- _Exercise aim_
For the data below, give the number of lines that include the word "plate" and nothing else.

- _Dataset extract_
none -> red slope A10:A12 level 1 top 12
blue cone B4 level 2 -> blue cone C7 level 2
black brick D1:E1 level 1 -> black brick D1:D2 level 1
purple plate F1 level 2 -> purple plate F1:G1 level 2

---

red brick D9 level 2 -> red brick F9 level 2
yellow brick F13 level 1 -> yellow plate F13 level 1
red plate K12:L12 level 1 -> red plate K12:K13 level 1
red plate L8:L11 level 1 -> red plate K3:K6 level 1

- _Solution to this task_
4